**TASK INPUT**

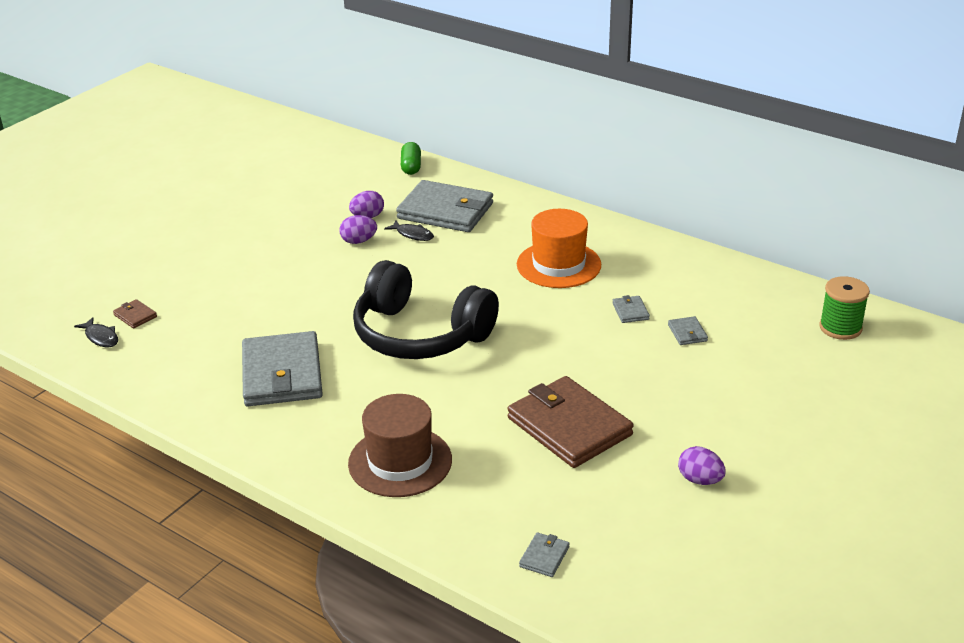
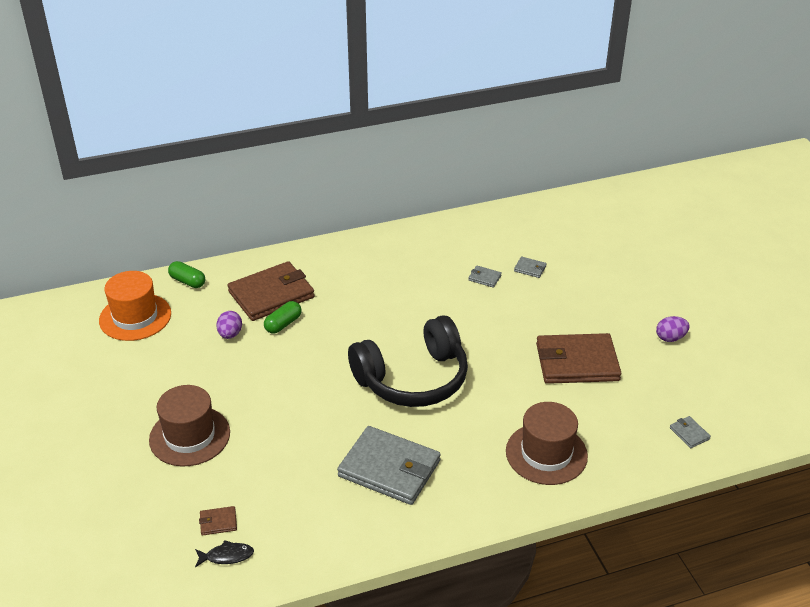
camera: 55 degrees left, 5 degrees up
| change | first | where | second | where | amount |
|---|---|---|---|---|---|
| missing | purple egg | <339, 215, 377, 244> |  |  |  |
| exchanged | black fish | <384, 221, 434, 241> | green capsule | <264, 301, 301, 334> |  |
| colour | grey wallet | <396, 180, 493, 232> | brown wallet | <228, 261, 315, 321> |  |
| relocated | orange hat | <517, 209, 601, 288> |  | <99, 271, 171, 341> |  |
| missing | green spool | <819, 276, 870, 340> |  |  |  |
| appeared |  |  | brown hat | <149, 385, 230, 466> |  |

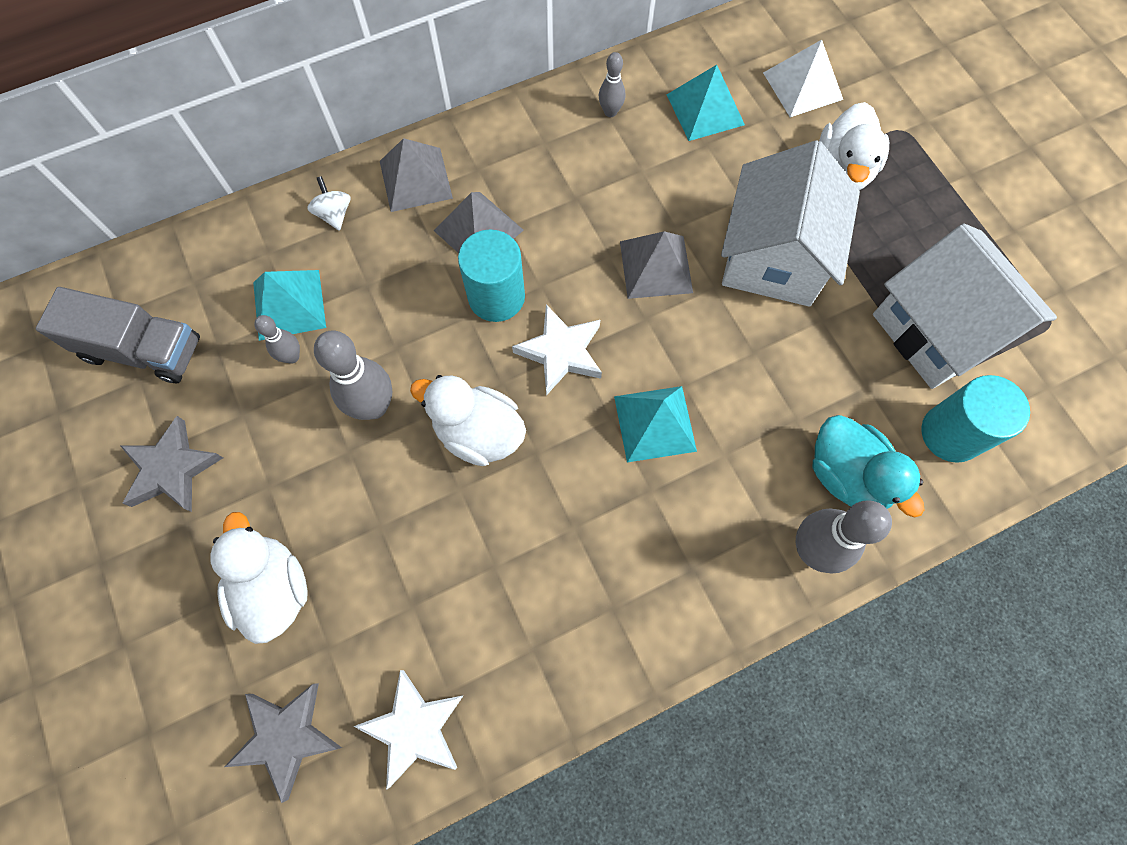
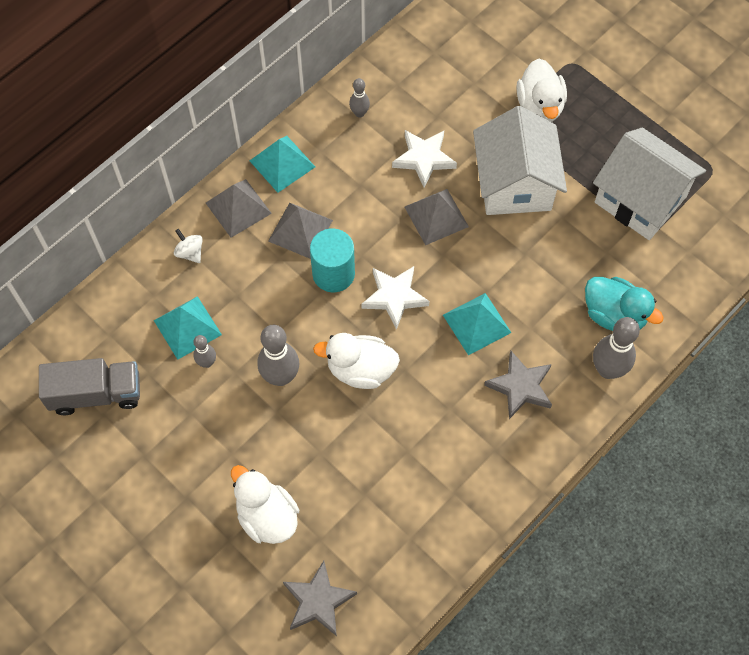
camera: 20 degrees left, 5 degrees down
| change | first | where | second | where | amount |
|---|---|---|---|---|---|
| relocated | grey star | <120, 416, 223, 512> |  | <484, 351, 552, 419> |  |
| relocated | white star | <353, 670, 464, 790> |  | <392, 130, 457, 188> |  |
| relocated | turquoise pyramid | <667, 65, 745, 141> |  | <250, 136, 315, 193> |  |
| missing | white pyramid | <763, 40, 843, 117> |  |  |  |
| missing | turquoise cylinder | <921, 375, 1030, 463> |  |  |  |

**PROBLEM DESCRIPTION**
Copy out the material above exactly; the images stay out.

**ANSWER SPACE**
camera: 55 degrees left, 5 degrees up
| change | first | where | second | where | amount |
|---|---|---|---|---|---|
| missing | purple egg | <339, 215, 377, 244> |  |  |  |
| exchanged | black fish | <384, 221, 434, 241> | green capsule | <264, 301, 301, 334> |  |
| colour | grey wallet | <396, 180, 493, 232> | brown wallet | <228, 261, 315, 321> |  |
| relocated | orange hat | <517, 209, 601, 288> |  | <99, 271, 171, 341> |  |
| missing | green spool | <819, 276, 870, 340> |  |  |  |
| appeared |  |  | brown hat | <149, 385, 230, 466> |  |

camera: 20 degrees left, 5 degrees down
| change | first | where | second | where | amount |
|---|---|---|---|---|---|
| relocated | grey star | <120, 416, 223, 512> |  | <484, 351, 552, 419> |  |
| relocated | white star | <353, 670, 464, 790> |  | <392, 130, 457, 188> |  |
| relocated | turquoise pyramid | <667, 65, 745, 141> |  | <250, 136, 315, 193> |  |
| missing | white pyramid | <763, 40, 843, 117> |  |  |  |
| missing | turquoise cylinder | <921, 375, 1030, 463> |  |  |  |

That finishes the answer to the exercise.